:: Problem details ::
Rewrite every row below, renaming "center point" to "centroid" wherever it occurs and leaving all other text unchanged.

:: Given records ::
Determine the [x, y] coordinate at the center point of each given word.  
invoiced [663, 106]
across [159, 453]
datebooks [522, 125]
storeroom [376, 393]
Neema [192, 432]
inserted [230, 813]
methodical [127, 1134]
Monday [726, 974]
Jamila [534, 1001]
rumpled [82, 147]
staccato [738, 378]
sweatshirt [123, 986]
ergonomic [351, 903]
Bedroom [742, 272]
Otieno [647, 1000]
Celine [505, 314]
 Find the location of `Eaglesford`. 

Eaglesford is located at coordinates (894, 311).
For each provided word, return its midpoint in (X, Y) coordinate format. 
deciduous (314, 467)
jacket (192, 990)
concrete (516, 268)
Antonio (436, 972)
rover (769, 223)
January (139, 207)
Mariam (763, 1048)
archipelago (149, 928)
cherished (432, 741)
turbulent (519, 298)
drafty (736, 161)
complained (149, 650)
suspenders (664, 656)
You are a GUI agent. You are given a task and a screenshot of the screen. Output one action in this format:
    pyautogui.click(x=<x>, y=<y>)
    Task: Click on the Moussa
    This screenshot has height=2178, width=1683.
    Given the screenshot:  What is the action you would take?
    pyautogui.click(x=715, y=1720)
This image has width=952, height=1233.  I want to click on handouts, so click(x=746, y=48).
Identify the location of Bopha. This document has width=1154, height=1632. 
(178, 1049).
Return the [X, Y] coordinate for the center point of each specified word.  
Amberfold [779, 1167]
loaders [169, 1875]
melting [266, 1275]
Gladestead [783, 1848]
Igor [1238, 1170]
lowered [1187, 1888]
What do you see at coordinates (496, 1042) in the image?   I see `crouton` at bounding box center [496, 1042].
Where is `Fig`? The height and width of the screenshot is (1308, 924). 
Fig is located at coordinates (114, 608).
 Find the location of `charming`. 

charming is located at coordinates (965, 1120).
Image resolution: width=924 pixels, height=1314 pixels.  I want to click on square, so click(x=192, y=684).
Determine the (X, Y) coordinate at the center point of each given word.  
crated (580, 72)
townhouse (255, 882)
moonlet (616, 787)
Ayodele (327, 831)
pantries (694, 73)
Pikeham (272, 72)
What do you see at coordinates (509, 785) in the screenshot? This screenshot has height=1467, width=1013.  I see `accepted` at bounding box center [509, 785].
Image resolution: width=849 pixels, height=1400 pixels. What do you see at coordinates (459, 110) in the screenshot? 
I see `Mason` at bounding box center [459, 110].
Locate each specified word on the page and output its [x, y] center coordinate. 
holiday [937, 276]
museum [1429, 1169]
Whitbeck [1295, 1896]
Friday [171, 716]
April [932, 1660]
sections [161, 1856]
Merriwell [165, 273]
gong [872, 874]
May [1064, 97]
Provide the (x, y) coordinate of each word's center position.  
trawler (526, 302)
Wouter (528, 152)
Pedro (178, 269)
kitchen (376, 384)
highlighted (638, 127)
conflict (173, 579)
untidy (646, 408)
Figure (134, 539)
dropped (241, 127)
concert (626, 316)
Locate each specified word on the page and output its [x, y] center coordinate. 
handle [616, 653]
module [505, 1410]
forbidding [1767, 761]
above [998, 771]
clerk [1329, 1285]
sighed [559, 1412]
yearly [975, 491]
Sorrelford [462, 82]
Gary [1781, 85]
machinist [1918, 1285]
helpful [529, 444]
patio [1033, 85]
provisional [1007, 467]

:: Solution ::
Determine the [x, y] coordinate at the centroid of each given word.  
invoiced [663, 106]
across [159, 453]
datebooks [522, 125]
storeroom [376, 393]
Neema [192, 432]
inserted [230, 813]
methodical [127, 1134]
Monday [726, 974]
Jamila [534, 1001]
rumpled [82, 147]
staccato [738, 378]
sweatshirt [123, 986]
ergonomic [351, 903]
Bedroom [742, 272]
Otieno [647, 1000]
Celine [505, 314]
 Find the location of `Eaglesford`. 

Eaglesford is located at coordinates (894, 311).
For each provided word, return its midpoint in (X, Y) coordinate format. 
deciduous (314, 467)
jacket (192, 990)
concrete (516, 268)
Antonio (436, 972)
rover (769, 223)
January (139, 207)
Mariam (763, 1048)
archipelago (149, 928)
cherished (432, 741)
turbulent (519, 298)
drafty (736, 161)
complained (149, 650)
suspenders (664, 656)
You are a GUI agent. You are given a task and a screenshot of the screen. Output one action in this format:
    pyautogui.click(x=<x>, y=<y>)
    Task: Click on the Moussa
    This screenshot has height=2178, width=1683.
    Given the screenshot:  What is the action you would take?
    pyautogui.click(x=715, y=1720)
This image has width=952, height=1233.  I want to click on handouts, so click(x=746, y=48).
Identify the location of Bopha. This document has width=1154, height=1632. 
(178, 1049).
Return the [X, Y] coordinate for the centroid of each specified word.  
Amberfold [779, 1167]
loaders [169, 1875]
melting [266, 1275]
Gladestead [783, 1848]
Igor [1238, 1170]
lowered [1187, 1888]
What do you see at coordinates (496, 1042) in the image?   I see `crouton` at bounding box center [496, 1042].
Where is `Fig`? The height and width of the screenshot is (1308, 924). 
Fig is located at coordinates (114, 608).
 Find the location of `charming`. 

charming is located at coordinates (965, 1120).
Image resolution: width=924 pixels, height=1314 pixels.  I want to click on square, so click(x=192, y=684).
Determine the (X, Y) coordinate at the centroid of each given word.  
crated (580, 72)
townhouse (255, 882)
moonlet (616, 787)
Ayodele (327, 831)
pantries (694, 73)
Pikeham (272, 72)
What do you see at coordinates (509, 785) in the screenshot? This screenshot has height=1467, width=1013.  I see `accepted` at bounding box center [509, 785].
Image resolution: width=849 pixels, height=1400 pixels. What do you see at coordinates (459, 110) in the screenshot? 
I see `Mason` at bounding box center [459, 110].
Locate each specified word on the page and output its [x, y] center coordinate. 
holiday [937, 276]
museum [1429, 1169]
Whitbeck [1295, 1896]
Friday [171, 716]
April [932, 1660]
sections [161, 1856]
Merriwell [165, 273]
gong [872, 874]
May [1064, 97]
Provide the (x, y) coordinate of each word's center position.  
trawler (526, 302)
Wouter (528, 152)
Pedro (178, 269)
kitchen (376, 384)
highlighted (638, 127)
conflict (173, 579)
untidy (646, 408)
Figure (134, 539)
dropped (241, 127)
concert (626, 316)
Locate each specified word on the page and output its [x, y] center coordinate. 
handle [616, 653]
module [505, 1410]
forbidding [1767, 761]
above [998, 771]
clerk [1329, 1285]
sighed [559, 1412]
yearly [975, 491]
Sorrelford [462, 82]
Gary [1781, 85]
machinist [1918, 1285]
helpful [529, 444]
patio [1033, 85]
provisional [1007, 467]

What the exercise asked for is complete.